*EXERCÍCIO*: Quantas linhas dos dados contêm a palavra "white"? Responda só com o número, diferenciando maiúsculas de minúsculas.

*LINHAS DE DADOS*:
━━━━━━━━━━
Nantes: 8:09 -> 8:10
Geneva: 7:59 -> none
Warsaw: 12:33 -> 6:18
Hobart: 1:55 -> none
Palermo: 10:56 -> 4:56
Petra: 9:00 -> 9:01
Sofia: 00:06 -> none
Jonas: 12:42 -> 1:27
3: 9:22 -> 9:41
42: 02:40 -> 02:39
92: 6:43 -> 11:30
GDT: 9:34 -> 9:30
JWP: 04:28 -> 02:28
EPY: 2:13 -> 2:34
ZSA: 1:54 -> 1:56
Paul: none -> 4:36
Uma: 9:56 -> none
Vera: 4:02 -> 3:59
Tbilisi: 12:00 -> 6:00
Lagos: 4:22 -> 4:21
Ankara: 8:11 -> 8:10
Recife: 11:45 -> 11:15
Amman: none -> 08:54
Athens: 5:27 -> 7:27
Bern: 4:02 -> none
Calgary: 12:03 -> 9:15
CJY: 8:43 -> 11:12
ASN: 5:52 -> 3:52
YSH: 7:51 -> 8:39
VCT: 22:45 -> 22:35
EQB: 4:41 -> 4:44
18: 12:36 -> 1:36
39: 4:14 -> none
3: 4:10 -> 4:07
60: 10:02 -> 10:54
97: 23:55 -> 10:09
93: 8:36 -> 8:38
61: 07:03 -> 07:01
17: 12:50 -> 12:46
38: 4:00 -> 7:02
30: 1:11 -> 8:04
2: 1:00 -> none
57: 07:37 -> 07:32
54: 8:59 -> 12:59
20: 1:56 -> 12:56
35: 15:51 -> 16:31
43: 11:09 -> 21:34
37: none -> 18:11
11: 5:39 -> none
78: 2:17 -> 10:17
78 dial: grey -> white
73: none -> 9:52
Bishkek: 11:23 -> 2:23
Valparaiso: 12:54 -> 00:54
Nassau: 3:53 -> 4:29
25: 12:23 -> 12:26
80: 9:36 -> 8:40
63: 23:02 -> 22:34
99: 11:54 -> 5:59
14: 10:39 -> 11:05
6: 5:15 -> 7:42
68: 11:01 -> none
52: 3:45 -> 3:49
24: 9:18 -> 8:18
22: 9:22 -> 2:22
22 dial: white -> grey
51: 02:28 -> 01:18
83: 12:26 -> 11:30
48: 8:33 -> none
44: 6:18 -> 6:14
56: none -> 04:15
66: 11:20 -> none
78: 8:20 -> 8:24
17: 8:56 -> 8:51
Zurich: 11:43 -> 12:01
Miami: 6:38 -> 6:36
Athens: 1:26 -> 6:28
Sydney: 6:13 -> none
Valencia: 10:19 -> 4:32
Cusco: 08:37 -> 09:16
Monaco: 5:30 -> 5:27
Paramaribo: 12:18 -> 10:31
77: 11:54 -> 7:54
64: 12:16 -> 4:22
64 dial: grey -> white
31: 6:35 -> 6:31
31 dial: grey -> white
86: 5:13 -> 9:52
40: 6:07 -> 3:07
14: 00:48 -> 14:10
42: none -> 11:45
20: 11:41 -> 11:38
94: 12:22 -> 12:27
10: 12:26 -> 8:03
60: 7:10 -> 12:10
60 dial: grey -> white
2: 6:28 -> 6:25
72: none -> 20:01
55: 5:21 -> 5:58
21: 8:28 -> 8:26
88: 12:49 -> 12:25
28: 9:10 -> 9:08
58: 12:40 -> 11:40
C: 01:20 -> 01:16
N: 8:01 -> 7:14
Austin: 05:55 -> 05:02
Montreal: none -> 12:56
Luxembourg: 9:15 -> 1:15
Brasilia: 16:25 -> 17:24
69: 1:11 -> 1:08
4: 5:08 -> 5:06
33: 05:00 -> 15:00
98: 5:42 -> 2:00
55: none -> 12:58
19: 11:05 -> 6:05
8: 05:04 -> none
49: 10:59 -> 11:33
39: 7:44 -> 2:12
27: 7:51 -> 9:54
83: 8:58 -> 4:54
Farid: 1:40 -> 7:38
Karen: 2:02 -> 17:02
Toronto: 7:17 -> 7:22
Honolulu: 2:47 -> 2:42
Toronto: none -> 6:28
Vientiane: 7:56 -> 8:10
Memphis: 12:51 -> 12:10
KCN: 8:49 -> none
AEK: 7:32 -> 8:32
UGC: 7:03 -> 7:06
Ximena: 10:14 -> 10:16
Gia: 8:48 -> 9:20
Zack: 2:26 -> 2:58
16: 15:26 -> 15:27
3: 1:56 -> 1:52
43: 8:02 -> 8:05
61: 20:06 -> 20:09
━━━━━━━━━━
*RESPOSTA*: 5